Start of Stored data

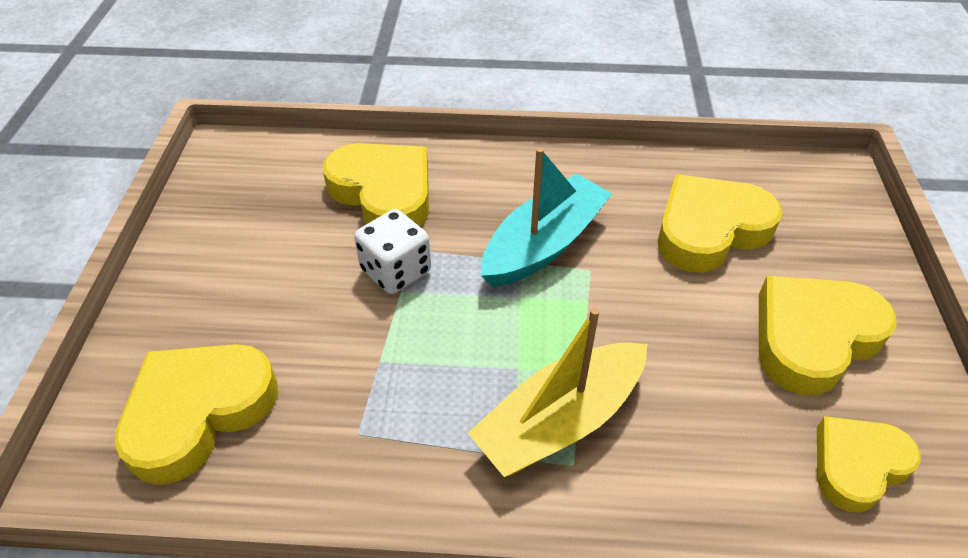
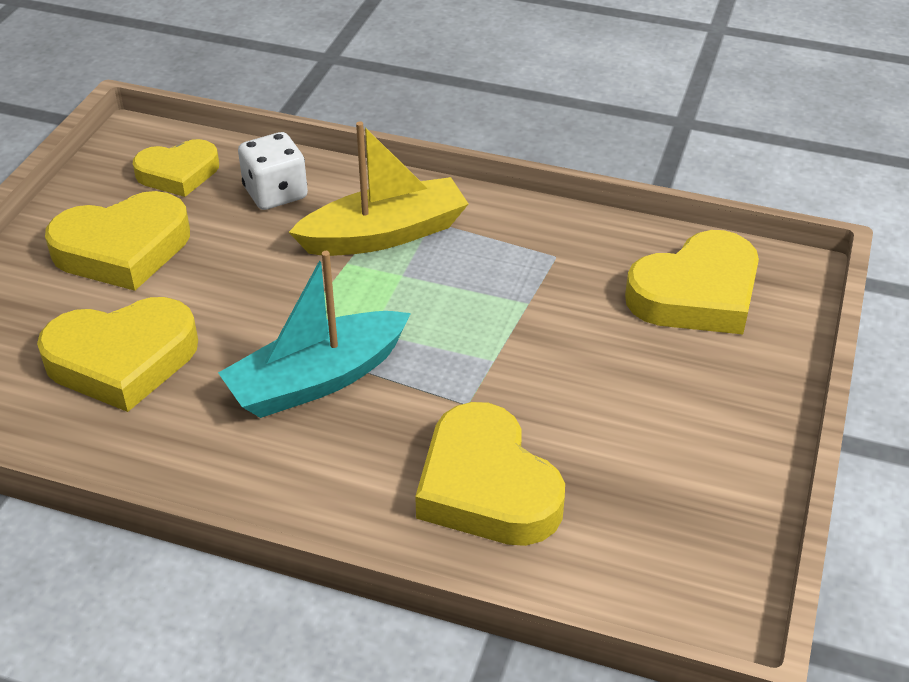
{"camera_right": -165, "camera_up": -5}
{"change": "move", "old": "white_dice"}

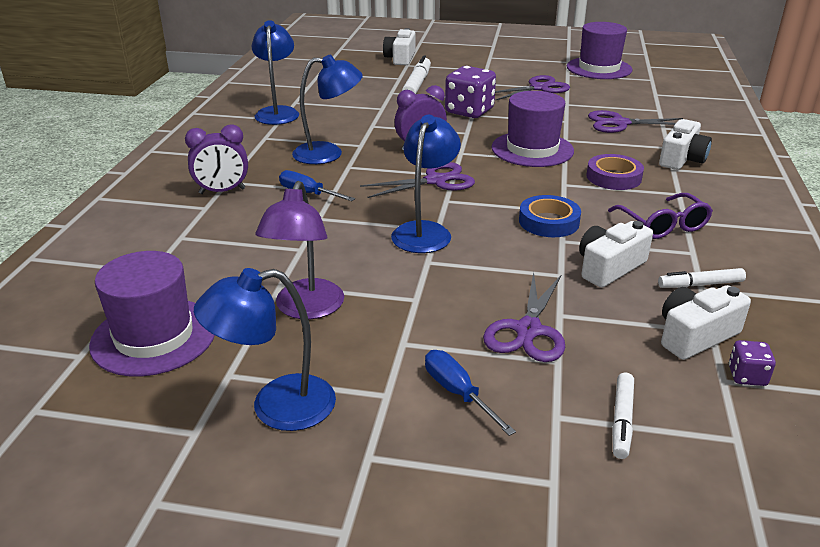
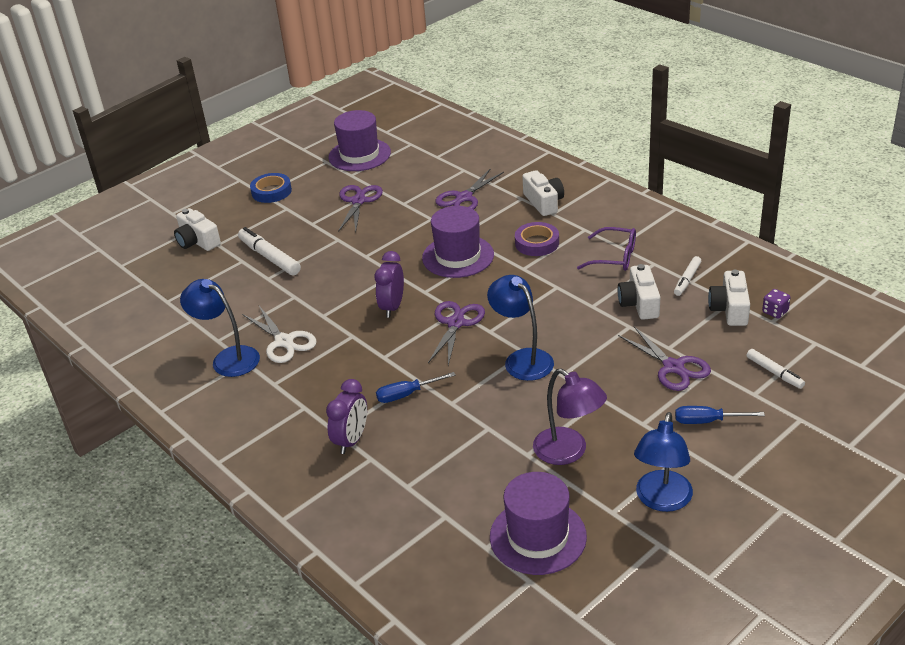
{"camera_right": -50, "camera_up": 5}
{"change": "delete", "old": "blue_lamp (3rd from left)"}
{"change": "delete", "old": "purple_dice (1st from left)"}
{"change": "move", "old": "blue_tape"}
{"change": "insert", "new": "white_scissors"}

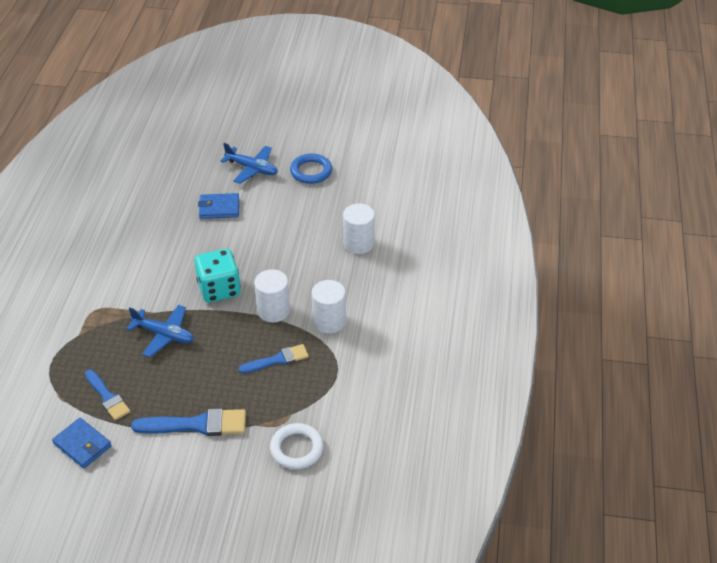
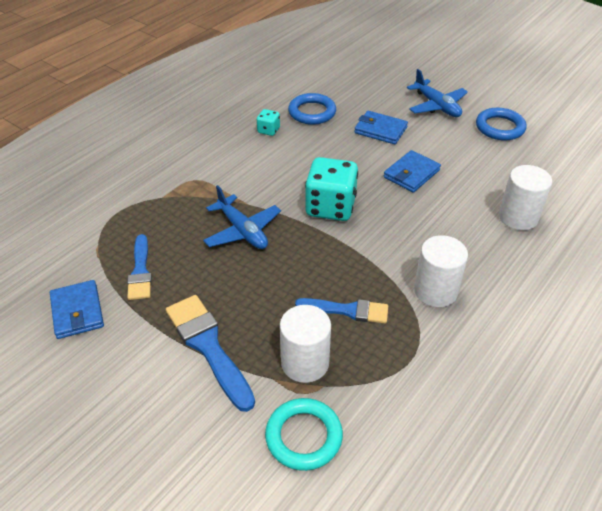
{"camera_right": 30, "camera_up": 0}
{"change": "move", "old": "white_cylinder (1st from left)"}
{"change": "rotate", "old": "blue_brush (2nd from left)", "degrees": -150}
{"change": "recolor", "old": "white_ring", "new": "turquoise_ring"}
{"change": "insert", "new": "blue_ring (1st from left)"}
{"change": "insert", "new": "turquoise_dice (1st from left)"}
{"change": "insert", "new": "blue_wallet (3rd from left)"}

End of Stored data

What you should do:
The records must come back exactly, with their pictures removed.

Result of the exercise:
{"camera_right": -165, "camera_up": -5}
{"change": "move", "old": "white_dice"}

{"camera_right": -50, "camera_up": 5}
{"change": "delete", "old": "blue_lamp (3rd from left)"}
{"change": "delete", "old": "purple_dice (1st from left)"}
{"change": "move", "old": "blue_tape"}
{"change": "insert", "new": "white_scissors"}

{"camera_right": 30, "camera_up": 0}
{"change": "move", "old": "white_cylinder (1st from left)"}
{"change": "rotate", "old": "blue_brush (2nd from left)", "degrees": -150}
{"change": "recolor", "old": "white_ring", "new": "turquoise_ring"}
{"change": "insert", "new": "blue_ring (1st from left)"}
{"change": "insert", "new": "turquoise_dice (1st from left)"}
{"change": "insert", "new": "blue_wallet (3rd from left)"}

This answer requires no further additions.